Stored items:
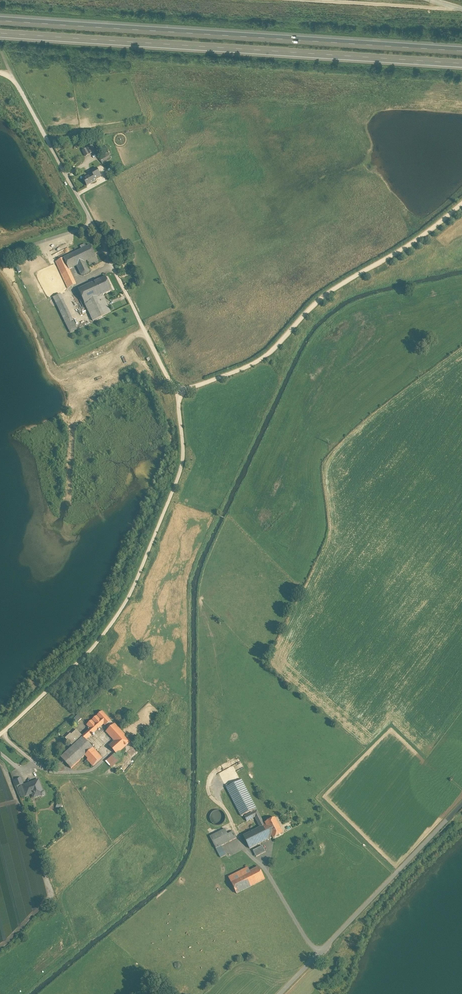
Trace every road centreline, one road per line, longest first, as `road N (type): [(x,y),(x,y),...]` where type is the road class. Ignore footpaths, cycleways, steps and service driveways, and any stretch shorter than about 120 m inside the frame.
road 1 (motorway): [(461,49),(0,20)]
road 2 (motorway): [(0,33),(461,62)]
road 3 (track): [(0,736),(89,654),(131,597),(181,474),(180,393)]
road 4 (track): [(461,202),(410,245),(336,287),(261,359),(180,393)]
road 5 (track): [(180,393),(94,223)]
road 6 (track): [(0,73),(19,87),(94,223)]
road 7 (track): [(461,8),(310,0)]
road 8 (track): [(109,756),(91,771),(51,772),(17,767),(0,749)]

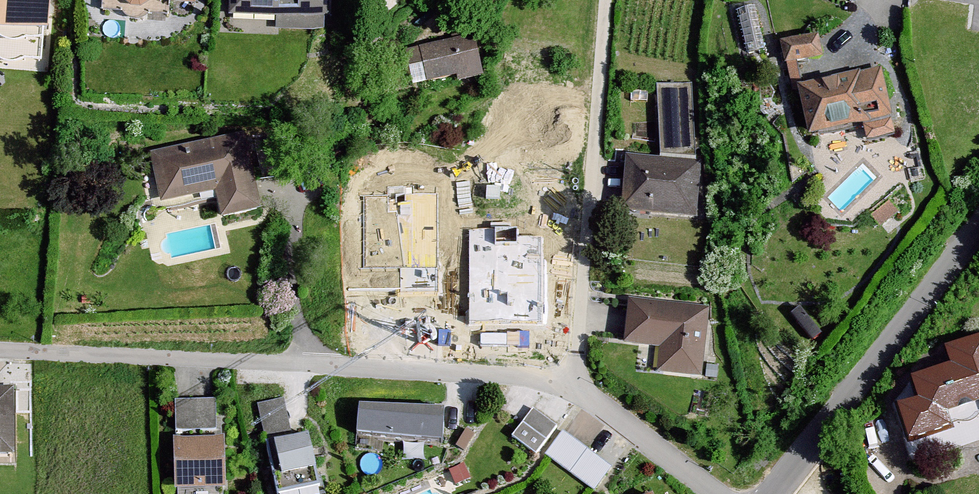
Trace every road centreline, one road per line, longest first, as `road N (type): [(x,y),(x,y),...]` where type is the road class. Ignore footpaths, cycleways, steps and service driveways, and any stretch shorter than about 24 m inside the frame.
road 1 (residential): [(574,392),(486,375),(0,350)]
road 2 (residential): [(574,392),(606,0)]
road 3 (unclassified): [(978,228),(773,493)]
road 4 (residential): [(717,493),(574,392)]

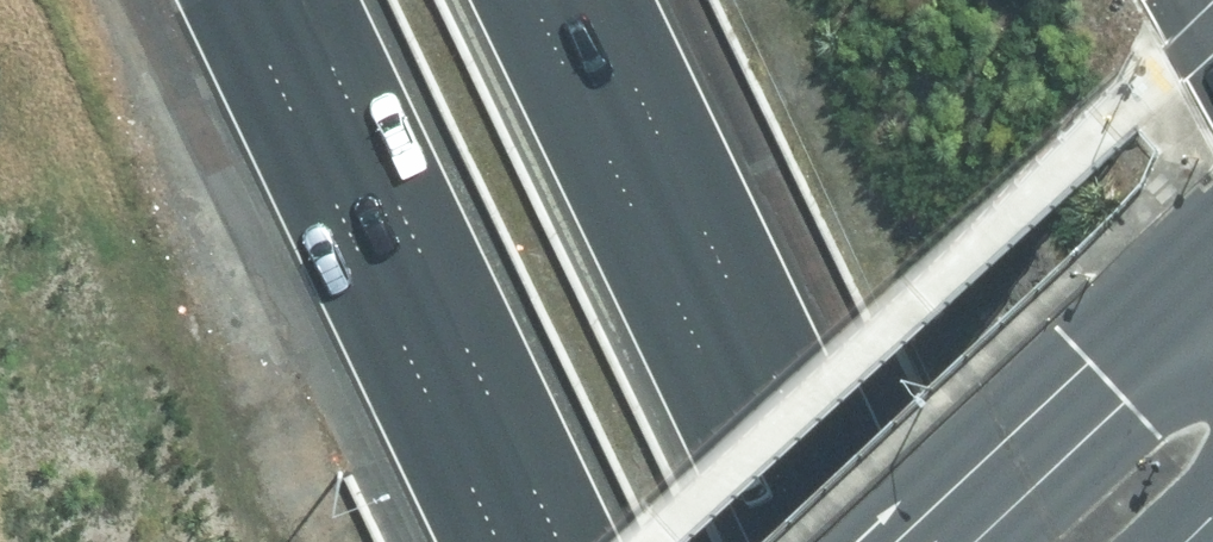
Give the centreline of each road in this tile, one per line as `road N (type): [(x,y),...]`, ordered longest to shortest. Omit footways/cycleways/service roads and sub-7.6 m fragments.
road 1 (motorway): [(534,0),(795,541)]
road 2 (motorway): [(559,541),(302,0)]
road 3 (secondary): [(904,541),(1212,256)]

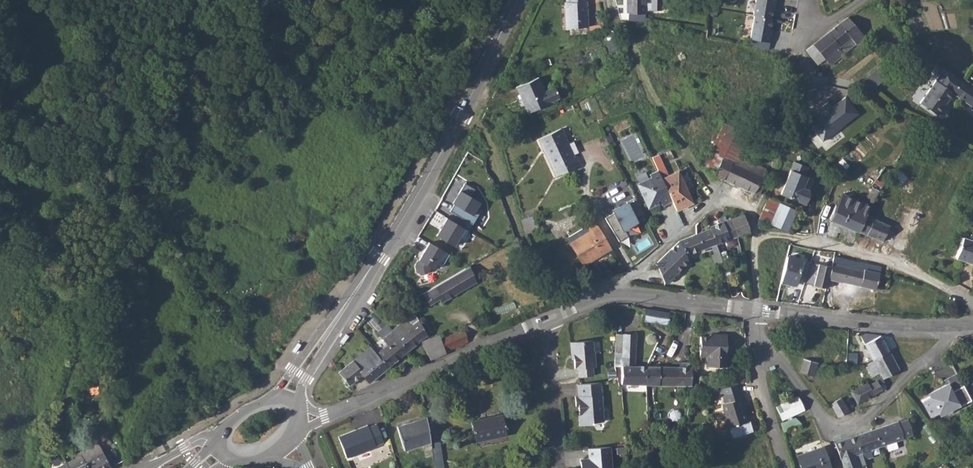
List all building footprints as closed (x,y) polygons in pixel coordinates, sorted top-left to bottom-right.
[(565,3),(566,28),(587,28),(586,0),(566,0),(566,3),(565,3)] [(628,20),(633,20),(645,22),(645,12),(651,12),(651,14),(662,13),(662,0),(626,0),(626,13),(628,14),(628,20)] [(750,14),(755,15),(768,17),(771,1),(772,1),(773,0),(752,0),(750,14)] [(768,17),(755,15),(751,38),(771,42),(772,34),(770,34),(773,18),(768,17)] [(805,50),(818,64),(824,59),(829,65),(854,44),(855,44),(864,37),(847,17),(805,50)] [(863,80),(872,90),(888,75),(879,66),(863,80)] [(949,71),(945,78),(941,75),(921,104),(939,116),(954,95),(972,108),(972,87),(964,81),(949,71)] [(537,77),(516,87),(527,112),(549,103),(549,102),(559,98),(554,87),(544,91),(537,77)] [(858,114),(845,97),(824,113),(816,103),(802,114),(823,141),(858,114)] [(574,157),(560,129),(538,139),(556,176),(580,165),(576,156),(574,157)] [(719,130),(702,164),(715,170),(713,175),(759,195),(764,179),(761,177),(765,169),(740,158),(736,166),(722,159),(733,137),(719,130)] [(806,167),(793,161),(780,194),(805,204),(809,194),(808,190),(802,187),(806,176),(803,175),(806,167)] [(689,165),(682,169),(695,190),(704,184),(696,171),(693,173),(689,165)] [(673,202),(658,171),(651,175),(652,178),(638,185),(649,210),(660,204),(659,202),(661,201),(664,207),(673,202)] [(478,207),(482,200),(471,195),(475,187),(464,181),(449,210),(474,223),(481,209),(478,207)] [(836,205),(830,219),(859,231),(865,215),(870,205),(842,193),(836,205)] [(682,201),(678,203),(686,218),(697,212),(688,194),(681,198),(682,201)] [(626,202),(627,204),(604,218),(618,242),(628,236),(624,229),(636,222),(634,218),(643,214),(635,198),(626,202)] [(767,198),(758,218),(770,224),(779,203),(767,198)] [(890,225),(883,242),(904,250),(921,213),(900,204),(890,225)] [(743,214),(730,219),(737,235),(749,231),(743,214)] [(865,215),(859,231),(883,242),(890,225),(865,215)] [(456,245),(466,226),(445,216),(436,235),(456,245)] [(730,219),(709,227),(709,228),(715,244),(737,235),(730,219)] [(611,248),(595,223),(587,228),(586,226),(566,238),(583,265),(611,248)] [(679,241),(656,263),(665,284),(688,261),(686,255),(715,244),(709,228),(679,241)] [(963,238),(956,257),(972,263),(972,241),(963,238)] [(429,275),(430,266),(445,267),(447,246),(421,244),(419,274),(429,275)] [(810,262),(803,260),(786,256),(781,281),(795,284),(799,272),(807,274),(810,262)] [(831,267),(828,279),(842,283),(842,282),(876,290),(881,267),(861,262),(860,263),(833,256),(831,267)] [(831,267),(811,261),(810,262),(807,274),(804,283),(826,289),(828,279),(831,267)] [(469,266),(413,298),(417,305),(426,300),(429,304),(439,299),(441,302),(476,282),(469,266)] [(625,306),(624,318),(632,319),(634,307),(625,306)] [(634,307),(632,319),(667,324),(667,322),(668,312),(634,307)] [(668,312),(667,322),(679,323),(680,311),(668,309),(668,312)] [(405,319),(390,331),(407,351),(418,342),(418,341),(427,335),(418,320),(411,325),(405,319)] [(773,340),(775,341),(776,341),(778,340),(779,339),(780,337),(780,335),(779,334),(778,333),(777,332),(779,332),(777,324),(767,325),(769,333),(770,334),(771,335),(771,336),(771,337),(771,338),(772,339),(773,340)] [(386,345),(375,353),(387,367),(407,351),(390,331),(385,335),(383,332),(379,335),(386,345)] [(879,335),(858,333),(874,361),(867,365),(866,365),(871,376),(879,371),(882,376),(882,377),(898,369),(879,335)] [(614,352),(614,360),(621,360),(621,366),(621,384),(646,385),(647,366),(635,366),(634,335),(622,334),(622,337),(621,353),(614,352)] [(706,336),(699,336),(698,355),(706,355),(706,366),(727,366),(727,355),(725,355),(725,334),(709,334),(706,336)] [(421,342),(429,359),(445,353),(439,337),(439,335),(421,342)] [(467,335),(444,341),(447,350),(470,343),(467,335)] [(593,353),(592,343),(570,344),(571,356),(573,355),(574,361),(574,370),(577,370),(578,378),(593,377),(592,369),(595,369),(594,353),(593,353)] [(369,346),(338,372),(348,384),(361,374),(368,382),(387,367),(375,353),(369,346)] [(803,359),(799,372),(813,376),(817,363),(803,359)] [(647,366),(646,385),(657,385),(658,367),(647,366)] [(658,367),(657,385),(690,386),(691,368),(658,367)] [(850,391),(850,392),(857,403),(881,390),(876,381),(868,385),(866,382),(850,391)] [(600,385),(577,386),(578,399),(574,399),(575,408),(578,408),(578,410),(580,410),(580,414),(579,415),(580,427),(591,426),(593,424),(602,424),(601,407),(600,397),(601,397),(600,385)] [(930,396),(922,401),(930,417),(939,412),(956,403),(947,385),(938,390),(939,393),(931,397),(930,396)] [(741,391),(723,395),(725,403),(722,403),(728,428),(746,423),(743,412),(740,400),(743,399),(741,391)] [(776,405),(783,419),(806,409),(799,395),(776,405)] [(832,402),(839,416),(848,411),(841,398),(832,402)] [(502,414),(471,421),(476,442),(506,435),(502,414)] [(795,417),(780,423),(782,431),(801,424),(795,417)] [(404,450),(422,445),(430,443),(427,418),(397,426),(404,450)] [(897,421),(872,430),(878,447),(886,445),(888,452),(898,449),(895,441),(903,439),(897,421)] [(339,437),(352,467),(364,467),(392,456),(378,422),(339,437)] [(872,430),(855,436),(861,453),(870,450),(878,447),(872,430)] [(861,453),(855,436),(834,443),(842,465),(855,460),(854,456),(861,453)] [(796,456),(801,467),(829,467),(822,447),(796,456)] [(94,453),(97,458),(102,467),(114,467),(104,448),(94,453)] [(587,450),(587,460),(579,461),(580,467),(610,467),(609,449),(587,450)] [(70,462),(73,467),(102,467),(97,458),(89,462),(84,454),(70,462)]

Problem requirements:
The entries are to be reproduced exactly, excluding any pictures they contain.

Task solution:
Trace every road centreline, one road per line, longest first, as `road N (type): [(x,y),(x,y),...]` where type is the road class. Ignore footpaths, cycleways, steps and service driveways, and any stretch shorter than about 120 m inside the frame.
road 1 (motorway): [(461,49),(0,20)]
road 2 (motorway): [(0,33),(461,62)]
road 3 (track): [(0,736),(89,654),(131,597),(181,474),(180,393)]
road 4 (track): [(461,202),(410,245),(336,287),(261,359),(180,393)]
road 5 (track): [(180,393),(94,223)]
road 6 (track): [(0,73),(19,87),(94,223)]
road 7 (track): [(461,8),(310,0)]
road 8 (track): [(109,756),(91,771),(51,772),(17,767),(0,749)]

Trace every road centreline, one road per line, longest first, as `road N (type): [(x,y),(x,y),...]` where type is the road class. Ignore footpaths, cycleways, steps and service driveways, and any stretch shorter than about 24 m inside the frame.
road 1 (residential): [(574,392),(486,375),(0,350)]
road 2 (residential): [(574,392),(606,0)]
road 3 (unclassified): [(978,228),(773,493)]
road 4 (residential): [(717,493),(574,392)]

Give the centreline of each road in this tile, one per line as `road N (type): [(x,y),...]`, ordered longest to shortest. Omit footways/cycleways/service roads and sub-7.6 m fragments.
road 1 (motorway): [(534,0),(795,541)]
road 2 (motorway): [(559,541),(302,0)]
road 3 (secondary): [(904,541),(1212,256)]

List all building footprints as closed (x,y) polygons in pixel coordinates, sorted top-left to bottom-right.
[(565,3),(566,28),(587,28),(586,0),(566,0),(566,3),(565,3)] [(628,20),(633,20),(645,22),(645,12),(651,12),(651,14),(662,13),(662,0),(626,0),(626,13),(628,14),(628,20)] [(750,14),(755,15),(768,17),(771,1),(772,1),(773,0),(752,0),(750,14)] [(768,17),(755,15),(751,38),(771,42),(772,34),(770,34),(773,18),(768,17)] [(805,50),(818,64),(824,59),(829,65),(854,44),(855,44),(864,37),(847,17),(805,50)] [(863,80),(872,90),(888,75),(879,66),(863,80)] [(949,71),(945,78),(941,75),(921,104),(939,116),(954,95),(972,108),(972,87),(964,81),(949,71)] [(537,77),(516,87),(527,112),(549,103),(549,102),(559,98),(554,87),(544,91),(537,77)] [(858,114),(845,97),(824,113),(816,103),(802,114),(823,141),(858,114)] [(574,157),(560,129),(538,139),(556,176),(580,165),(576,156),(574,157)] [(719,130),(702,164),(715,170),(713,175),(759,195),(764,179),(761,177),(765,169),(740,158),(736,166),(722,159),(733,137),(719,130)] [(806,167),(793,161),(780,194),(805,204),(809,194),(808,190),(802,187),(806,176),(803,175),(806,167)] [(689,165),(682,169),(695,190),(704,184),(696,171),(693,173),(689,165)] [(673,202),(658,171),(651,175),(652,178),(638,185),(649,210),(660,204),(659,202),(661,201),(664,207),(673,202)] [(478,207),(482,200),(471,195),(475,187),(464,181),(449,210),(474,223),(481,209),(478,207)] [(836,205),(830,219),(859,231),(865,215),(870,205),(842,193),(836,205)] [(682,201),(678,203),(686,218),(697,212),(688,194),(681,198),(682,201)] [(626,202),(627,204),(604,218),(618,242),(628,236),(624,229),(636,222),(634,218),(643,214),(635,198),(626,202)] [(767,198),(758,218),(770,224),(779,203),(767,198)] [(890,225),(883,242),(904,250),(921,213),(900,204),(890,225)] [(743,214),(730,219),(737,235),(749,231),(743,214)] [(865,215),(859,231),(883,242),(890,225),(865,215)] [(456,245),(466,226),(445,216),(436,235),(456,245)] [(730,219),(709,227),(709,228),(715,244),(737,235),(730,219)] [(611,248),(595,223),(587,228),(586,226),(566,238),(583,265),(611,248)] [(679,241),(656,263),(665,284),(688,261),(686,255),(715,244),(709,228),(679,241)] [(963,238),(956,257),(972,263),(972,241),(963,238)] [(429,275),(430,266),(445,267),(447,246),(421,244),(419,274),(429,275)] [(810,262),(803,260),(786,256),(781,281),(795,284),(799,272),(807,274),(810,262)] [(831,267),(828,279),(842,283),(842,282),(876,290),(881,267),(861,262),(860,263),(833,256),(831,267)] [(831,267),(811,261),(810,262),(807,274),(804,283),(826,289),(828,279),(831,267)] [(469,266),(413,298),(417,305),(426,300),(429,304),(439,299),(441,302),(476,282),(469,266)] [(625,306),(624,318),(632,319),(634,307),(625,306)] [(634,307),(632,319),(667,324),(667,322),(668,312),(634,307)] [(668,312),(667,322),(679,323),(680,311),(668,309),(668,312)] [(405,319),(390,331),(407,351),(418,342),(418,341),(427,335),(418,320),(411,325),(405,319)] [(773,340),(775,341),(776,341),(778,340),(779,339),(780,337),(780,335),(779,334),(778,333),(777,332),(779,332),(777,324),(767,325),(769,333),(770,334),(771,335),(771,336),(771,337),(771,338),(772,339),(773,340)] [(386,345),(375,353),(387,367),(407,351),(390,331),(385,335),(383,332),(379,335),(386,345)] [(879,335),(858,333),(874,361),(867,365),(866,365),(871,376),(879,371),(882,376),(882,377),(898,369),(879,335)] [(614,352),(614,360),(621,360),(621,366),(621,384),(646,385),(647,366),(635,366),(634,335),(622,334),(622,337),(621,353),(614,352)] [(706,336),(699,336),(698,355),(706,355),(706,366),(727,366),(727,355),(725,355),(725,334),(709,334),(706,336)] [(421,342),(429,359),(445,353),(439,337),(439,335),(421,342)] [(467,335),(444,341),(447,350),(470,343),(467,335)] [(593,353),(592,343),(570,344),(571,356),(573,355),(574,361),(574,370),(577,370),(578,378),(593,377),(592,369),(595,369),(594,353),(593,353)] [(369,346),(338,372),(348,384),(361,374),(368,382),(387,367),(375,353),(369,346)] [(803,359),(799,372),(813,376),(817,363),(803,359)] [(647,366),(646,385),(657,385),(658,367),(647,366)] [(658,367),(657,385),(690,386),(691,368),(658,367)] [(850,391),(850,392),(857,403),(881,390),(876,381),(868,385),(866,382),(850,391)] [(600,385),(577,386),(578,399),(574,399),(575,408),(578,408),(578,410),(580,410),(580,414),(579,415),(580,427),(591,426),(593,424),(602,424),(601,407),(600,397),(601,397),(600,385)] [(930,396),(922,401),(930,417),(939,412),(956,403),(947,385),(938,390),(939,393),(931,397),(930,396)] [(741,391),(723,395),(725,403),(722,403),(728,428),(746,423),(743,412),(740,400),(743,399),(741,391)] [(776,405),(783,419),(806,409),(799,395),(776,405)] [(832,402),(839,416),(848,411),(841,398),(832,402)] [(502,414),(471,421),(476,442),(506,435),(502,414)] [(795,417),(780,423),(782,431),(801,424),(795,417)] [(404,450),(422,445),(430,443),(427,418),(397,426),(404,450)] [(897,421),(872,430),(878,447),(886,445),(888,452),(898,449),(895,441),(903,439),(897,421)] [(339,437),(352,467),(364,467),(392,456),(378,422),(339,437)] [(872,430),(855,436),(861,453),(870,450),(878,447),(872,430)] [(861,453),(855,436),(834,443),(842,465),(855,460),(854,456),(861,453)] [(796,456),(801,467),(829,467),(822,447),(796,456)] [(94,453),(97,458),(102,467),(114,467),(104,448),(94,453)] [(587,450),(587,460),(579,461),(580,467),(610,467),(609,449),(587,450)] [(70,462),(73,467),(102,467),(97,458),(89,462),(84,454),(70,462)]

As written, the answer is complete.